**** Stored data ****

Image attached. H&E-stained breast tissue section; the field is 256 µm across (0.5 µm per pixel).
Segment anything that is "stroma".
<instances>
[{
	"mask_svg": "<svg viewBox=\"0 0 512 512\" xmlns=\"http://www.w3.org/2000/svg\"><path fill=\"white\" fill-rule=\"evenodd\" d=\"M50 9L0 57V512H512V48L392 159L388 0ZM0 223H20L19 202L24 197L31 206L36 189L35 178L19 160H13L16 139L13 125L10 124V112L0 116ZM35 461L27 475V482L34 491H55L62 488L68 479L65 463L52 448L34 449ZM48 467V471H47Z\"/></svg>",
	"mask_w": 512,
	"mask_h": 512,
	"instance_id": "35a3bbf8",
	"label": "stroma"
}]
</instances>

****

Write out all records exactly, keeping every detail.

Image attached. H&E-stained breast tissue section; the field is 256 µm across (0.5 µm per pixel).
Segment anything that is "stroma".
<instances>
[{
	"mask_svg": "<svg viewBox=\"0 0 512 512\" xmlns=\"http://www.w3.org/2000/svg\"><path fill=\"white\" fill-rule=\"evenodd\" d=\"M50 9L0 57V512H512V48L392 159L388 0ZM0 223H20L19 202L24 197L31 206L36 189L35 178L19 160H13L16 139L13 125L10 124V112L0 116ZM35 461L27 475V482L34 491H55L62 488L68 479L65 463L52 448L34 449ZM48 467V471H47Z\"/></svg>",
	"mask_w": 512,
	"mask_h": 512,
	"instance_id": "35a3bbf8",
	"label": "stroma"
}]
</instances>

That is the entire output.